▶ [Data shown]
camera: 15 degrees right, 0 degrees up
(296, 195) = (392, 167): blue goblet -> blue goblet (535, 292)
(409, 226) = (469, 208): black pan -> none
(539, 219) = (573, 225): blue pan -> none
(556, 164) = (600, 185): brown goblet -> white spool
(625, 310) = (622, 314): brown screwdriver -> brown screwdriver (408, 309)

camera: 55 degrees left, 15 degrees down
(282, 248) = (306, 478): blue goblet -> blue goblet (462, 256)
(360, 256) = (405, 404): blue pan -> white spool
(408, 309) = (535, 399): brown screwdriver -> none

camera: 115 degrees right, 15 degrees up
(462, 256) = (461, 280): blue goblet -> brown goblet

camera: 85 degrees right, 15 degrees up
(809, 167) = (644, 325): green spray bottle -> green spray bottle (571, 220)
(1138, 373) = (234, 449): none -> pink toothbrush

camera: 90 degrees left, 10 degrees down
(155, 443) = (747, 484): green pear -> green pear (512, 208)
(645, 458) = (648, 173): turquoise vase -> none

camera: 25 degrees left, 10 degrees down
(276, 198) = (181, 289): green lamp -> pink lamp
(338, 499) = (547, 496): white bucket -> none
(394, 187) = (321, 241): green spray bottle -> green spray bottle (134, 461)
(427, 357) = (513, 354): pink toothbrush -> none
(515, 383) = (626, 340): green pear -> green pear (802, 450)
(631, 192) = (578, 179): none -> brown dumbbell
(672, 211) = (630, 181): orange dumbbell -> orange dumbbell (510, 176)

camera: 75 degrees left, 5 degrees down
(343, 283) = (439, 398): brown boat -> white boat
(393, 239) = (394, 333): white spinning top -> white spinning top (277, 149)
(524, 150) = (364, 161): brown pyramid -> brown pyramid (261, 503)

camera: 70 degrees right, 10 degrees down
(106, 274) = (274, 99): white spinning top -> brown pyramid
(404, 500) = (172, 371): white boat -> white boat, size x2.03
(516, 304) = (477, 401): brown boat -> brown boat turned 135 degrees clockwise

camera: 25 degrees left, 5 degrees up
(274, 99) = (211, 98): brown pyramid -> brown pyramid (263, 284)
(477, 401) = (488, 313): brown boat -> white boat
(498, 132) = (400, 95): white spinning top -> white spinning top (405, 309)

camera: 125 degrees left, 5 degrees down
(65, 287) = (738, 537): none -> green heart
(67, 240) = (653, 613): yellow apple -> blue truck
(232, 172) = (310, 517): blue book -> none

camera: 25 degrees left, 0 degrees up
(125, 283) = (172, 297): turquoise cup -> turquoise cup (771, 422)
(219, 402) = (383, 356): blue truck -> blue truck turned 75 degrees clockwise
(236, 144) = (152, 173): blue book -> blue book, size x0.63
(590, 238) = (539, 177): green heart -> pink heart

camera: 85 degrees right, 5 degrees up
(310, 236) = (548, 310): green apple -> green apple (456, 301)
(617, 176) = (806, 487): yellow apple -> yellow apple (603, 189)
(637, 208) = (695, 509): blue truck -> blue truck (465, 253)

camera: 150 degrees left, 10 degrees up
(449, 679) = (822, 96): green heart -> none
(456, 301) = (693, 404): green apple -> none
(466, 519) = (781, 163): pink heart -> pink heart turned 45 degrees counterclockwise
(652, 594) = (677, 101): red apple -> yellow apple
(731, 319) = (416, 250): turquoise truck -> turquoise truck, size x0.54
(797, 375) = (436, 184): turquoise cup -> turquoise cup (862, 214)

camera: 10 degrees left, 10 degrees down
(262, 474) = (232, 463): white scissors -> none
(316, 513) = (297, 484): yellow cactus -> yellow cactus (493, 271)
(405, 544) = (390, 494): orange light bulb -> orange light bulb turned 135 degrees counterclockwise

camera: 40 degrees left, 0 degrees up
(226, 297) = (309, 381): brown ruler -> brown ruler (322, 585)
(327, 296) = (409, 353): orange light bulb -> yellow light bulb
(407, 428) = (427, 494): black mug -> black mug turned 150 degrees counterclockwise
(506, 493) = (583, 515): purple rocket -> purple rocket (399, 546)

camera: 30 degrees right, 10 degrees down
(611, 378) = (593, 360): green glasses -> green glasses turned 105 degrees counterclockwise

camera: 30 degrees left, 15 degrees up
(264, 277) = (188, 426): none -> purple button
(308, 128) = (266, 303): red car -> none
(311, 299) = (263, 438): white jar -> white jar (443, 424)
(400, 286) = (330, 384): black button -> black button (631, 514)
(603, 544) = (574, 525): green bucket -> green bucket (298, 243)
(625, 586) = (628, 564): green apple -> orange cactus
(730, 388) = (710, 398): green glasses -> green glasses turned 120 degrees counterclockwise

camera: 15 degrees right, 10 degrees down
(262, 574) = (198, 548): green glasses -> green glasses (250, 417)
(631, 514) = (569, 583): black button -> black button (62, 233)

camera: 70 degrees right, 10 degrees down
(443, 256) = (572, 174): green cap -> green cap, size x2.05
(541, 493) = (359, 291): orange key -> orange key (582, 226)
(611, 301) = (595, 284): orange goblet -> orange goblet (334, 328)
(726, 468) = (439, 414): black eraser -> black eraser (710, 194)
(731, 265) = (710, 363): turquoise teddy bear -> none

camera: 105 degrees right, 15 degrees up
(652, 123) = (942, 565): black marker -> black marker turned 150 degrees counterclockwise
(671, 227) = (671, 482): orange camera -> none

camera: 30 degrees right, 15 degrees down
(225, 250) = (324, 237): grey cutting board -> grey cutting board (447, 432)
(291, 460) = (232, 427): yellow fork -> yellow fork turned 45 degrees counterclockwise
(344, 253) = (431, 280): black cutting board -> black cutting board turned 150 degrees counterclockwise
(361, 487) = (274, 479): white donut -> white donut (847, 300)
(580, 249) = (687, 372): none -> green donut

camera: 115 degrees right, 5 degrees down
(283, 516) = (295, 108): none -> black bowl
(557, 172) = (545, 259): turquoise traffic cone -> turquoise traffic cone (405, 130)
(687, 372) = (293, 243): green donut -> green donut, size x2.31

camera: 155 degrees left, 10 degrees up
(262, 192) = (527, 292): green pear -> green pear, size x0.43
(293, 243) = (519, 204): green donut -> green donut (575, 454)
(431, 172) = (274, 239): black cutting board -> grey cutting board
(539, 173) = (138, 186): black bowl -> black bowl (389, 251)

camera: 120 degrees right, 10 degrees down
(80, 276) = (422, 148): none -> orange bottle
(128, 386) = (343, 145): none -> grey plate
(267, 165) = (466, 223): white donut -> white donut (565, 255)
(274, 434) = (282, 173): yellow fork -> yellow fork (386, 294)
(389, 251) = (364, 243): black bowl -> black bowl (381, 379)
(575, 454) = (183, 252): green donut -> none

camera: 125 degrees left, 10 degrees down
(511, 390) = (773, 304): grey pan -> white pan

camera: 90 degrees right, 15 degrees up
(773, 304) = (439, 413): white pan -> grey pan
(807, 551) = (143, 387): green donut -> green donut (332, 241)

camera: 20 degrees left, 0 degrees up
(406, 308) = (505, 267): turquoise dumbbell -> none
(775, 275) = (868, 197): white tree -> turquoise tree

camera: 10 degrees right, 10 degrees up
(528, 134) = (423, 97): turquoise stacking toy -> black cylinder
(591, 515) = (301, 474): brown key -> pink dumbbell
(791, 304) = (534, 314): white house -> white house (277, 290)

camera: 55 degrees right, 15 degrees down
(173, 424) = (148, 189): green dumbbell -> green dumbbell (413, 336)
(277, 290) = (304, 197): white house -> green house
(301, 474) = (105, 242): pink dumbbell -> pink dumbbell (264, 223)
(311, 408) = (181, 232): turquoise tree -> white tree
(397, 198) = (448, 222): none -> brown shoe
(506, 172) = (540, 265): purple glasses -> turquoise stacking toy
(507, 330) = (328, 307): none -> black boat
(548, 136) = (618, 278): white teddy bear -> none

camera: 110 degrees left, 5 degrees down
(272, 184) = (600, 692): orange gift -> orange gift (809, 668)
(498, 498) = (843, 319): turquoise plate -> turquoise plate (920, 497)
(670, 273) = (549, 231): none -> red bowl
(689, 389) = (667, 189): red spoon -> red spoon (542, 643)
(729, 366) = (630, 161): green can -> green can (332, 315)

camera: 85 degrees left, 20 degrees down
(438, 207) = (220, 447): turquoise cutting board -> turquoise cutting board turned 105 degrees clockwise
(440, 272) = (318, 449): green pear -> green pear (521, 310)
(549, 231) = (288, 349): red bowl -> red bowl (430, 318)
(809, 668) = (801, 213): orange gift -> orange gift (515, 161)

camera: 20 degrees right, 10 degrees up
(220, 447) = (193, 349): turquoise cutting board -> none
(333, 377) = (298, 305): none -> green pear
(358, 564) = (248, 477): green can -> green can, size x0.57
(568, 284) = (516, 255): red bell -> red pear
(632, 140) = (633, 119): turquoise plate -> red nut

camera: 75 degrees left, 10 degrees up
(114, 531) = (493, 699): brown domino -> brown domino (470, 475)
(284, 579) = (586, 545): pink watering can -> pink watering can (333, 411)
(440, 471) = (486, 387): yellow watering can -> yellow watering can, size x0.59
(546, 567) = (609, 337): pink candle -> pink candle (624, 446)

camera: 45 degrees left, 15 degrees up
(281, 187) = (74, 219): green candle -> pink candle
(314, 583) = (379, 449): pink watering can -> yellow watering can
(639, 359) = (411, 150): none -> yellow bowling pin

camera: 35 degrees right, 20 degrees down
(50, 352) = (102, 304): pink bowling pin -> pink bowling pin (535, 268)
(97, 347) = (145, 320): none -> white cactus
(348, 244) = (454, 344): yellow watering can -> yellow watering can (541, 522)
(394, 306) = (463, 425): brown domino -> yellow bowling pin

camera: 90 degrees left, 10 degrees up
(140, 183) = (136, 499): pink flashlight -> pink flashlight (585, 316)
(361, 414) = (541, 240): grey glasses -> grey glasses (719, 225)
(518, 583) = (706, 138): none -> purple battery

▶ [Task description] Every line above that holds the string "bowling" should be returned.

▶ [Exercise output]
(639, 359) = (411, 150): none -> yellow bowling pin
(50, 352) = (102, 304): pink bowling pin -> pink bowling pin (535, 268)
(394, 306) = (463, 425): brown domino -> yellow bowling pin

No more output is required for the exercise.